From the records below, copy out each line that has the word "LIGHT".
(GIVEN ENTRIES Opens)
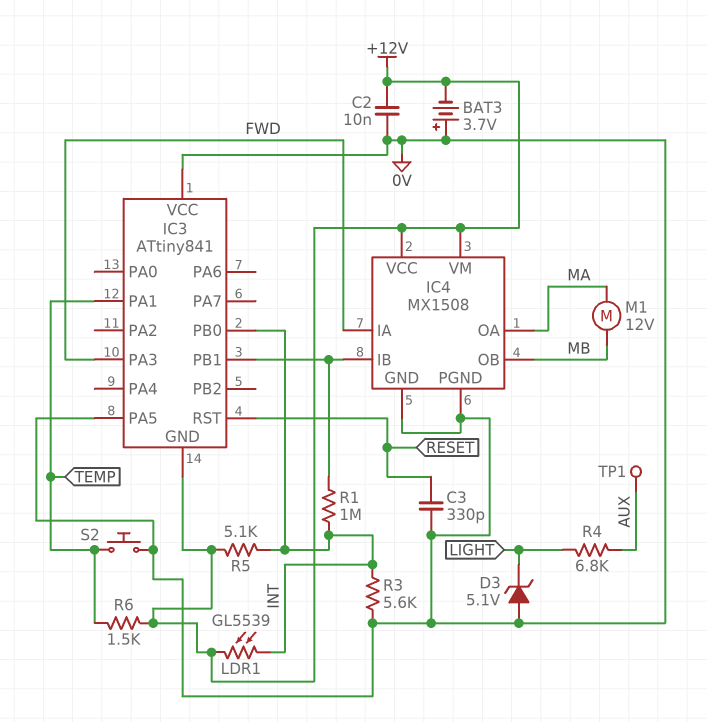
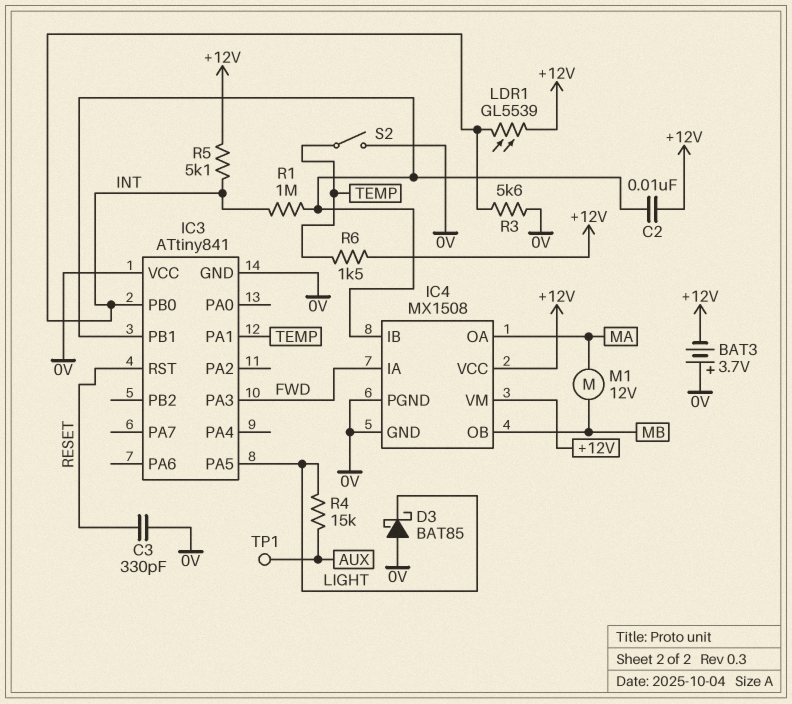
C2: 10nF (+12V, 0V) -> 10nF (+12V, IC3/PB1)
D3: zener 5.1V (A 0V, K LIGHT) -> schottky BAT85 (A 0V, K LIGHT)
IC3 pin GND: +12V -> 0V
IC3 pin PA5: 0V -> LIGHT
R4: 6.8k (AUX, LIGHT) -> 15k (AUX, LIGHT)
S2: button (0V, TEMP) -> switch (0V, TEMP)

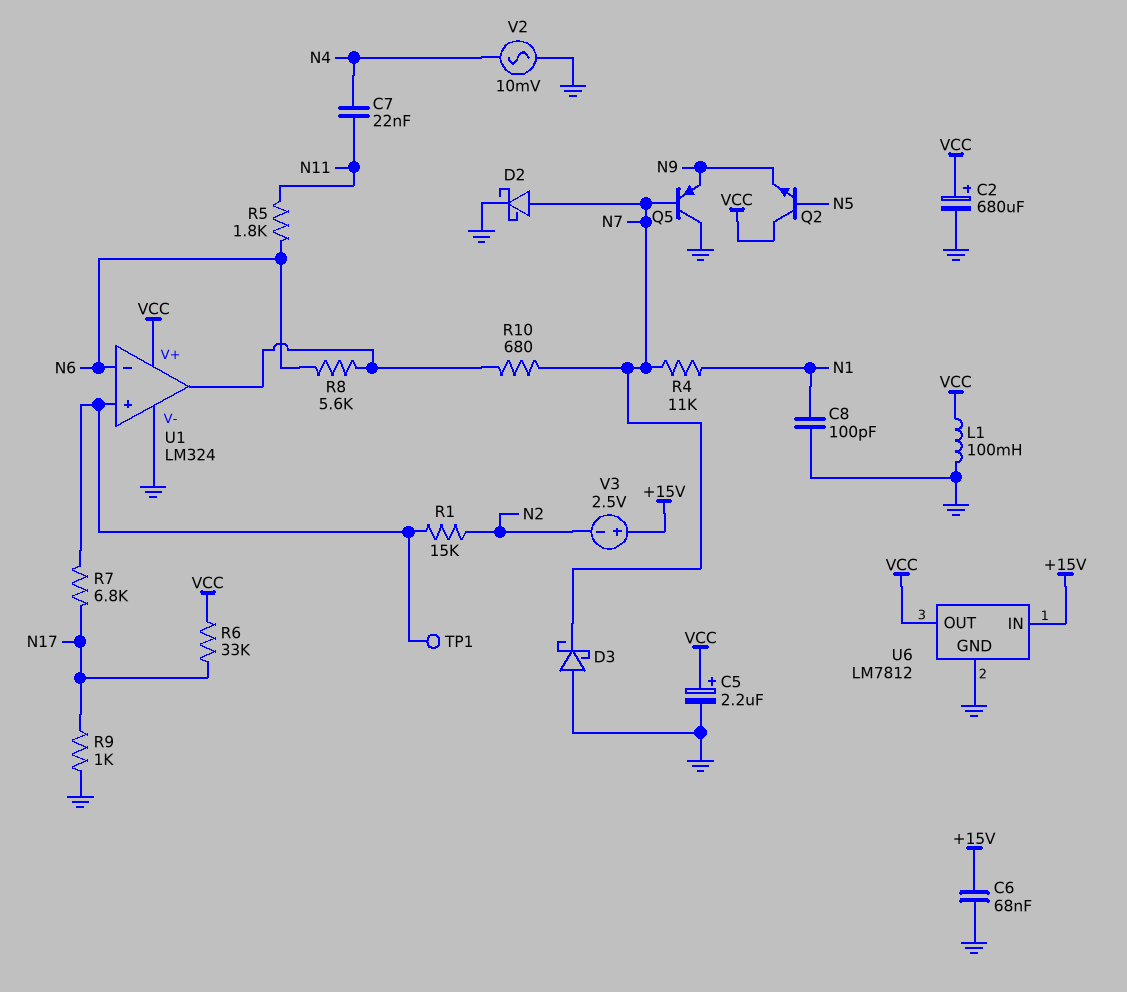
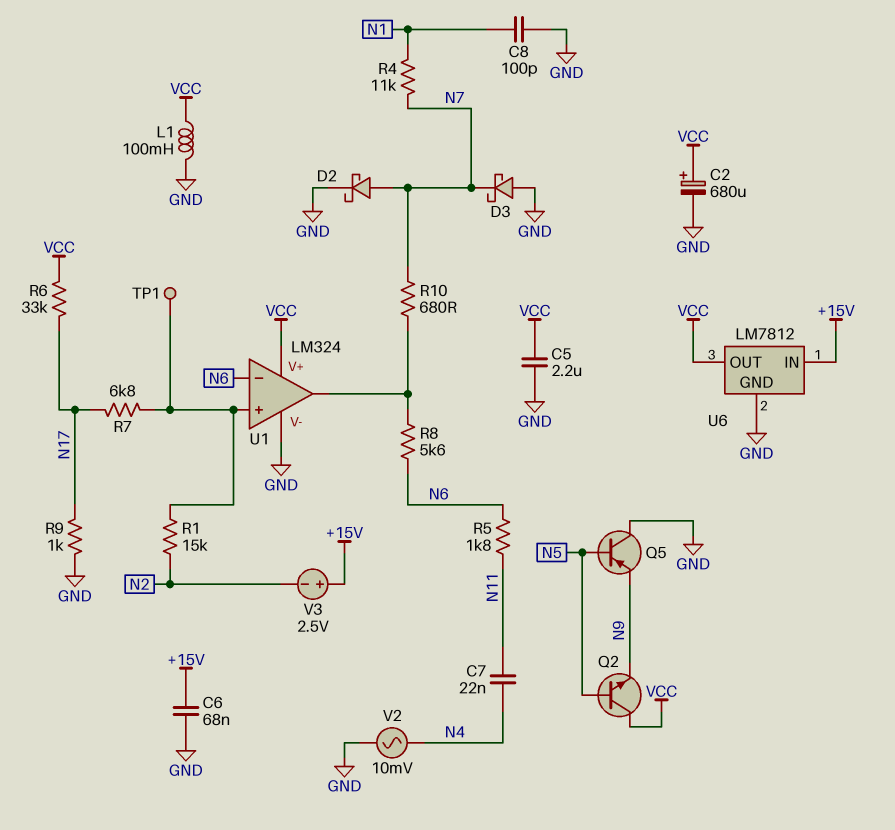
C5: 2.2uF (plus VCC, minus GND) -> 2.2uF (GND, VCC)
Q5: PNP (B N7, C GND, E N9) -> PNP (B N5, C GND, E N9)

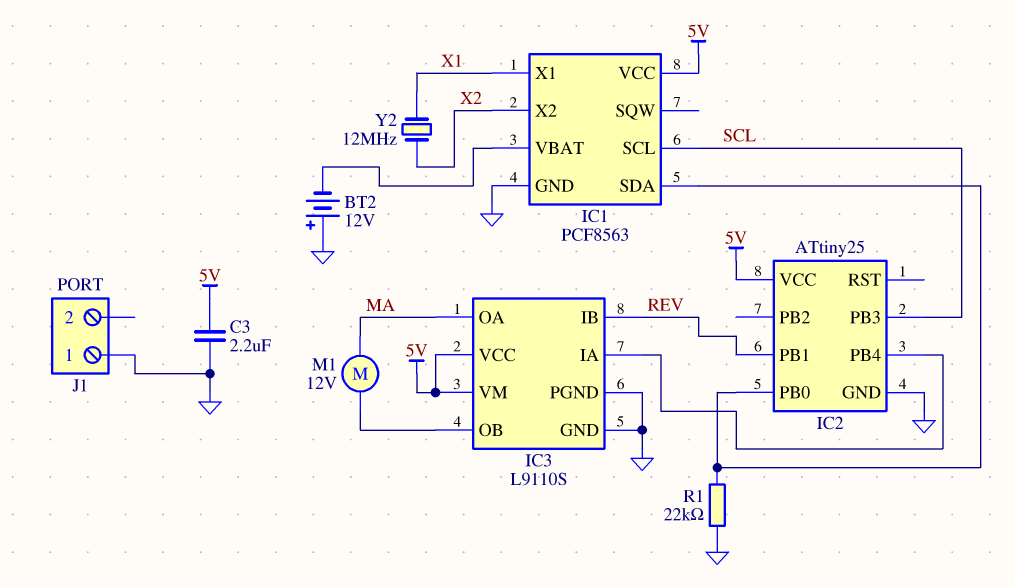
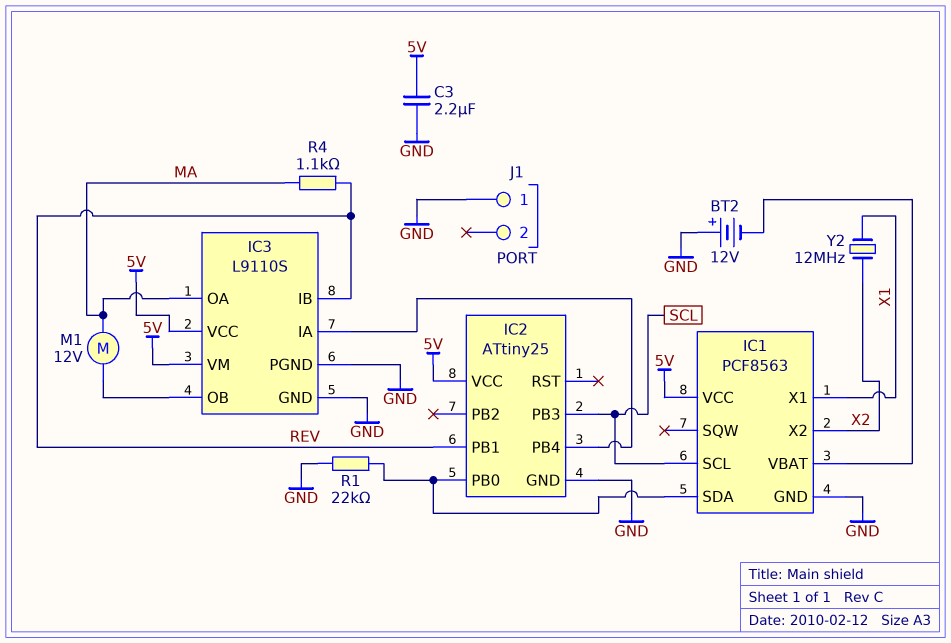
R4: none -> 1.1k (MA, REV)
(GIVEN ENTRIES Closes)
◆ **OUTPUT OF THE TASK**
D3: zener 5.1V (A 0V, K LIGHT) -> schottky BAT85 (A 0V, K LIGHT)
IC3 pin PA5: 0V -> LIGHT
R4: 6.8k (AUX, LIGHT) -> 15k (AUX, LIGHT)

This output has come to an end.